** Opening Working data block **

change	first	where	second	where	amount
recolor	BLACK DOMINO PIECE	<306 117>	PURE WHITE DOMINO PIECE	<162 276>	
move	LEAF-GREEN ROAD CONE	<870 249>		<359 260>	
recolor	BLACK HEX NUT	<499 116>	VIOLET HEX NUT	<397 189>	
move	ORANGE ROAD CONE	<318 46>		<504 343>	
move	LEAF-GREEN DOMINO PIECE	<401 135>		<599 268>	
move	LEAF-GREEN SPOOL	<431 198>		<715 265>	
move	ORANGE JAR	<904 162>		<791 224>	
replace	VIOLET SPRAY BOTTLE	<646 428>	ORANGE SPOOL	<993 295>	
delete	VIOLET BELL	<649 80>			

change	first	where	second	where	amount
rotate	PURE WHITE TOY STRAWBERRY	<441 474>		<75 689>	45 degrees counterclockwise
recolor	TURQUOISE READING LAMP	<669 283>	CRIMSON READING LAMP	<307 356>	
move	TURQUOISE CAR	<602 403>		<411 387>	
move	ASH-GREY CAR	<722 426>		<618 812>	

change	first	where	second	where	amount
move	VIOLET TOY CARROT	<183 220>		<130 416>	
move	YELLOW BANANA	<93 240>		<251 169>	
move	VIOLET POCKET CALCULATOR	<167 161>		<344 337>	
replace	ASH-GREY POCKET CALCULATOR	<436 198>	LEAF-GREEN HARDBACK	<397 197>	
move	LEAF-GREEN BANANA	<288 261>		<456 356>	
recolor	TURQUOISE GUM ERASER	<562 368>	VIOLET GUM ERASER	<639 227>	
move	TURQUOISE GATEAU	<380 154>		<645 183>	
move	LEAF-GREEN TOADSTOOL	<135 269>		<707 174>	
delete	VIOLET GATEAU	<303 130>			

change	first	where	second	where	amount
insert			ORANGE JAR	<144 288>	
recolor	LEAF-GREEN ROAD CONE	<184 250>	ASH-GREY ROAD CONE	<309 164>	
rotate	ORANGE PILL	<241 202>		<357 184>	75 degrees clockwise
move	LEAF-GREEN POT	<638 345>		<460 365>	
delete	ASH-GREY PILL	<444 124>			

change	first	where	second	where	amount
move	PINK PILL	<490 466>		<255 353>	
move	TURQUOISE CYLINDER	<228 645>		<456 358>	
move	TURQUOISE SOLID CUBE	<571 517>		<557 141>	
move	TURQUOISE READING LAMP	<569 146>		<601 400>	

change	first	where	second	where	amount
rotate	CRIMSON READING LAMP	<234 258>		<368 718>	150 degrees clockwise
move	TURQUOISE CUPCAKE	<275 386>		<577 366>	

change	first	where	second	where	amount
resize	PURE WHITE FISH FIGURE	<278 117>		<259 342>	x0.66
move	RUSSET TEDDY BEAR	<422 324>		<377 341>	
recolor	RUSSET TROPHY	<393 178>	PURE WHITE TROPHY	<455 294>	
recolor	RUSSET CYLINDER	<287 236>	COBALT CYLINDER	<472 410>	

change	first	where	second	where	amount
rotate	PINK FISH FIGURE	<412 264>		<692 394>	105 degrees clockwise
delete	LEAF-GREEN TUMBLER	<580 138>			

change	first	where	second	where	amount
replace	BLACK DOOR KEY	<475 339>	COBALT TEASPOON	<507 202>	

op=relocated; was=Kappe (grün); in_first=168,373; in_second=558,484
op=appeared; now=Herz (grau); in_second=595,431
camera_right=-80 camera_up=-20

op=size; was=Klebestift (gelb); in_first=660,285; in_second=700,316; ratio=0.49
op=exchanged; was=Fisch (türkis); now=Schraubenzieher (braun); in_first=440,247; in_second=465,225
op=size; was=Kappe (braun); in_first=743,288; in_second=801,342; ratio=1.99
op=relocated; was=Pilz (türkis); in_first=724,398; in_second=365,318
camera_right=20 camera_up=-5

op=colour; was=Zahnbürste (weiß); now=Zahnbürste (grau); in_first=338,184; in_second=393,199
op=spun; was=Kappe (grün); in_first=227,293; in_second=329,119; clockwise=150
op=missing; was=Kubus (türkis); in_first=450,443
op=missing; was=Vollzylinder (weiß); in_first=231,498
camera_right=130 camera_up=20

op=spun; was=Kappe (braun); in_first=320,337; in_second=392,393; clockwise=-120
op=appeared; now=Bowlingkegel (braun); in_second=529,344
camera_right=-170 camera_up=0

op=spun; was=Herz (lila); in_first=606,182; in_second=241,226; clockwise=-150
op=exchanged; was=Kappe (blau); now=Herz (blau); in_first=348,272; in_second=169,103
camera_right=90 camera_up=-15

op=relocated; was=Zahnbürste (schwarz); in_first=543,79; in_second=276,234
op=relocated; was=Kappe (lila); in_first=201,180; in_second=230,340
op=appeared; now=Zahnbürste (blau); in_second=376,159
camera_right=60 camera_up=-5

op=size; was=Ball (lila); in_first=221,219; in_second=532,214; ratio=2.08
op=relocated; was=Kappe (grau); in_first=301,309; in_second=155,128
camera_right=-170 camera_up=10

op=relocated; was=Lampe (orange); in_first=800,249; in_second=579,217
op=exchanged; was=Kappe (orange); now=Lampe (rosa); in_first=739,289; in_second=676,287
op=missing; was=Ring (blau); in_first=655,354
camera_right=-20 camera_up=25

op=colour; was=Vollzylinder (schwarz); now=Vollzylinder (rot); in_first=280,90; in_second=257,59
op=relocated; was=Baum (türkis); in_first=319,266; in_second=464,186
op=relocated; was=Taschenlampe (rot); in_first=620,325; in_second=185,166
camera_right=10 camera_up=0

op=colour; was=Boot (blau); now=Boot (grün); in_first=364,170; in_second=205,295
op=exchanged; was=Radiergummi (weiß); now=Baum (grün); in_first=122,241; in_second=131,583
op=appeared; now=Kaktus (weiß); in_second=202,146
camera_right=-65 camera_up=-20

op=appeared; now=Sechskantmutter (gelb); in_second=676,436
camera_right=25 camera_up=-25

** Closing Working data block **

Brief
Every single line of the data above must be set down again exactly.

Response
change	first	where	second	where	amount
recolor	BLACK DOMINO PIECE	<306 117>	PURE WHITE DOMINO PIECE	<162 276>	
move	LEAF-GREEN ROAD CONE	<870 249>		<359 260>	
recolor	BLACK HEX NUT	<499 116>	VIOLET HEX NUT	<397 189>	
move	ORANGE ROAD CONE	<318 46>		<504 343>	
move	LEAF-GREEN DOMINO PIECE	<401 135>		<599 268>	
move	LEAF-GREEN SPOOL	<431 198>		<715 265>	
move	ORANGE JAR	<904 162>		<791 224>	
replace	VIOLET SPRAY BOTTLE	<646 428>	ORANGE SPOOL	<993 295>	
delete	VIOLET BELL	<649 80>			

change	first	where	second	where	amount
rotate	PURE WHITE TOY STRAWBERRY	<441 474>		<75 689>	45 degrees counterclockwise
recolor	TURQUOISE READING LAMP	<669 283>	CRIMSON READING LAMP	<307 356>	
move	TURQUOISE CAR	<602 403>		<411 387>	
move	ASH-GREY CAR	<722 426>		<618 812>	

change	first	where	second	where	amount
move	VIOLET TOY CARROT	<183 220>		<130 416>	
move	YELLOW BANANA	<93 240>		<251 169>	
move	VIOLET POCKET CALCULATOR	<167 161>		<344 337>	
replace	ASH-GREY POCKET CALCULATOR	<436 198>	LEAF-GREEN HARDBACK	<397 197>	
move	LEAF-GREEN BANANA	<288 261>		<456 356>	
recolor	TURQUOISE GUM ERASER	<562 368>	VIOLET GUM ERASER	<639 227>	
move	TURQUOISE GATEAU	<380 154>		<645 183>	
move	LEAF-GREEN TOADSTOOL	<135 269>		<707 174>	
delete	VIOLET GATEAU	<303 130>			

change	first	where	second	where	amount
insert			ORANGE JAR	<144 288>	
recolor	LEAF-GREEN ROAD CONE	<184 250>	ASH-GREY ROAD CONE	<309 164>	
rotate	ORANGE PILL	<241 202>		<357 184>	75 degrees clockwise
move	LEAF-GREEN POT	<638 345>		<460 365>	
delete	ASH-GREY PILL	<444 124>			

change	first	where	second	where	amount
move	PINK PILL	<490 466>		<255 353>	
move	TURQUOISE CYLINDER	<228 645>		<456 358>	
move	TURQUOISE SOLID CUBE	<571 517>		<557 141>	
move	TURQUOISE READING LAMP	<569 146>		<601 400>	

change	first	where	second	where	amount
rotate	CRIMSON READING LAMP	<234 258>		<368 718>	150 degrees clockwise
move	TURQUOISE CUPCAKE	<275 386>		<577 366>	

change	first	where	second	where	amount
resize	PURE WHITE FISH FIGURE	<278 117>		<259 342>	x0.66
move	RUSSET TEDDY BEAR	<422 324>		<377 341>	
recolor	RUSSET TROPHY	<393 178>	PURE WHITE TROPHY	<455 294>	
recolor	RUSSET CYLINDER	<287 236>	COBALT CYLINDER	<472 410>	

change	first	where	second	where	amount
rotate	PINK FISH FIGURE	<412 264>		<692 394>	105 degrees clockwise
delete	LEAF-GREEN TUMBLER	<580 138>			

change	first	where	second	where	amount
replace	BLACK DOOR KEY	<475 339>	COBALT TEASPOON	<507 202>	

op=relocated; was=Kappe (grün); in_first=168,373; in_second=558,484
op=appeared; now=Herz (grau); in_second=595,431
camera_right=-80 camera_up=-20

op=size; was=Klebestift (gelb); in_first=660,285; in_second=700,316; ratio=0.49
op=exchanged; was=Fisch (türkis); now=Schraubenzieher (braun); in_first=440,247; in_second=465,225
op=size; was=Kappe (braun); in_first=743,288; in_second=801,342; ratio=1.99
op=relocated; was=Pilz (türkis); in_first=724,398; in_second=365,318
camera_right=20 camera_up=-5

op=colour; was=Zahnbürste (weiß); now=Zahnbürste (grau); in_first=338,184; in_second=393,199
op=spun; was=Kappe (grün); in_first=227,293; in_second=329,119; clockwise=150
op=missing; was=Kubus (türkis); in_first=450,443
op=missing; was=Vollzylinder (weiß); in_first=231,498
camera_right=130 camera_up=20

op=spun; was=Kappe (braun); in_first=320,337; in_second=392,393; clockwise=-120
op=appeared; now=Bowlingkegel (braun); in_second=529,344
camera_right=-170 camera_up=0

op=spun; was=Herz (lila); in_first=606,182; in_second=241,226; clockwise=-150
op=exchanged; was=Kappe (blau); now=Herz (blau); in_first=348,272; in_second=169,103
camera_right=90 camera_up=-15

op=relocated; was=Zahnbürste (schwarz); in_first=543,79; in_second=276,234
op=relocated; was=Kappe (lila); in_first=201,180; in_second=230,340
op=appeared; now=Zahnbürste (blau); in_second=376,159
camera_right=60 camera_up=-5

op=size; was=Ball (lila); in_first=221,219; in_second=532,214; ratio=2.08
op=relocated; was=Kappe (grau); in_first=301,309; in_second=155,128
camera_right=-170 camera_up=10

op=relocated; was=Lampe (orange); in_first=800,249; in_second=579,217
op=exchanged; was=Kappe (orange); now=Lampe (rosa); in_first=739,289; in_second=676,287
op=missing; was=Ring (blau); in_first=655,354
camera_right=-20 camera_up=25

op=colour; was=Vollzylinder (schwarz); now=Vollzylinder (rot); in_first=280,90; in_second=257,59
op=relocated; was=Baum (türkis); in_first=319,266; in_second=464,186
op=relocated; was=Taschenlampe (rot); in_first=620,325; in_second=185,166
camera_right=10 camera_up=0

op=colour; was=Boot (blau); now=Boot (grün); in_first=364,170; in_second=205,295
op=exchanged; was=Radiergummi (weiß); now=Baum (grün); in_first=122,241; in_second=131,583
op=appeared; now=Kaktus (weiß); in_second=202,146
camera_right=-65 camera_up=-20

op=appeared; now=Sechskantmutter (gelb); in_second=676,436
camera_right=25 camera_up=-25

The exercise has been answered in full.